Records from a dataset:
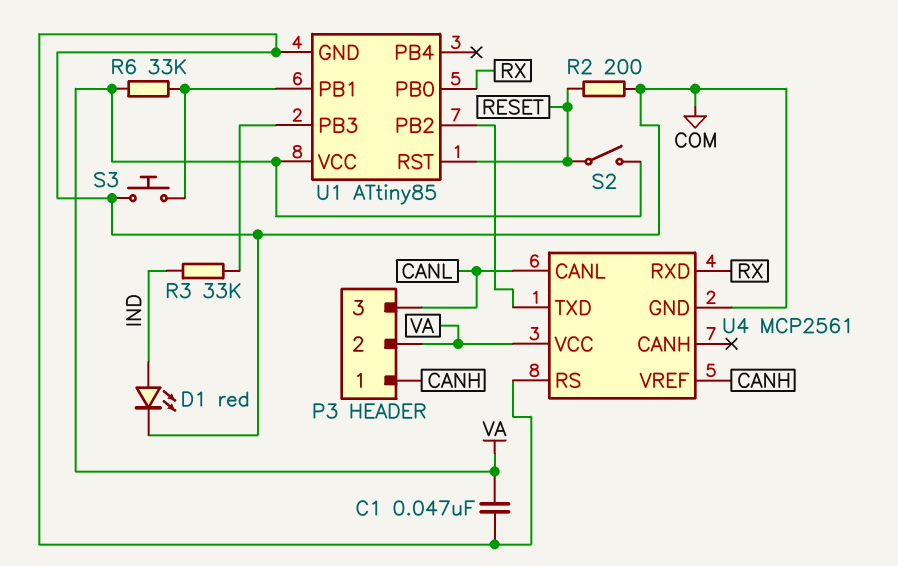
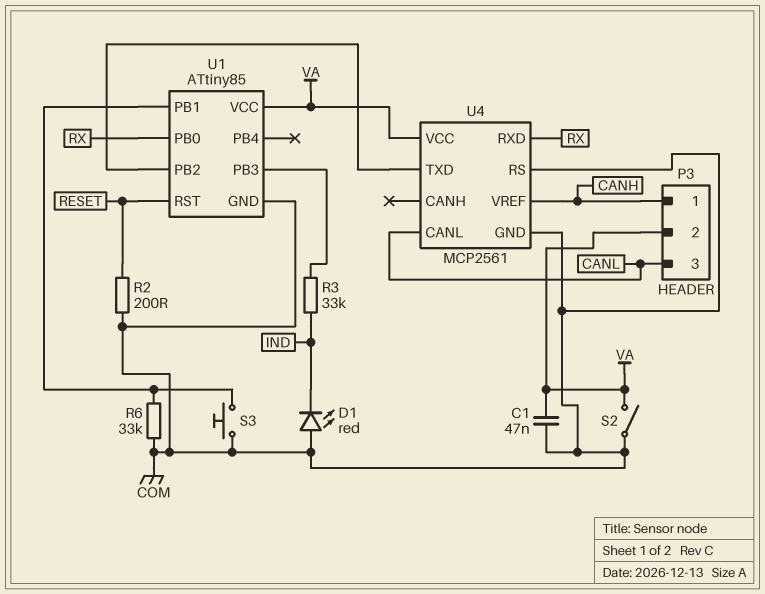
D1: LED red (A IND, K COM) -> LED red (A COM, K IND)
R6: 33k (U1/PB1, VA) -> 33k (COM, U1/PB1)
S2: switch (RESET, VA) -> switch (COM, VA)

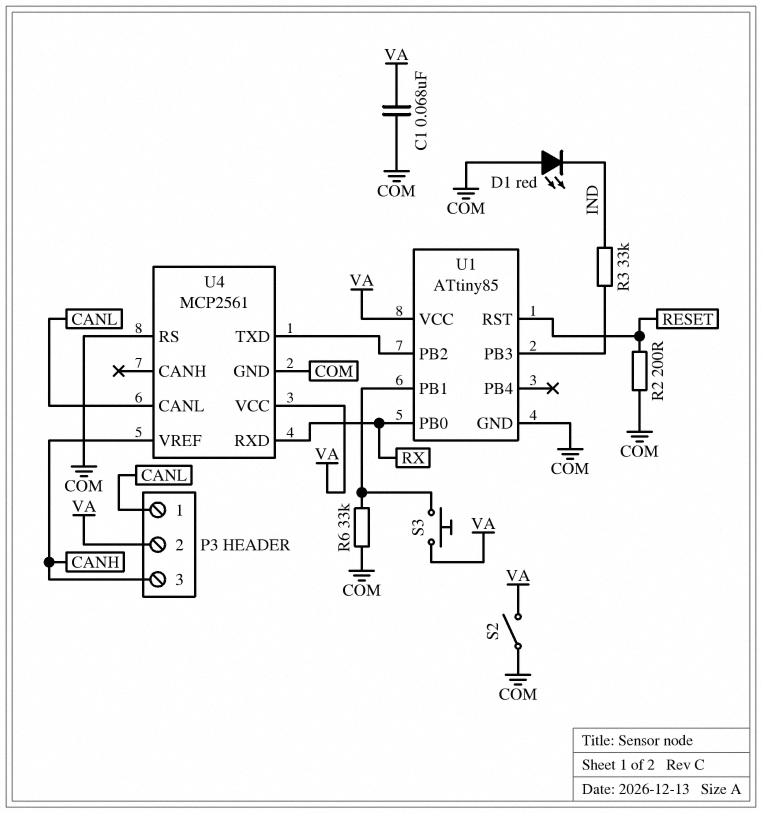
C1: 47nF (COM, VA) -> 68nF (COM, VA)
P3 pin 1: CANH -> CANL
P3 pin 3: CANL -> CANH
S3: button (COM, U1/PB1) -> button (U1/PB1, VA)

— YOUR GOAL —
Your response should hold only an exact copy of the lines above, from the one containing "P3 pin 1: CANH -> CANL" through the end of the entries.

— YOUR RESPONSE —
P3 pin 1: CANH -> CANL
P3 pin 3: CANL -> CANH
S3: button (COM, U1/PB1) -> button (U1/PB1, VA)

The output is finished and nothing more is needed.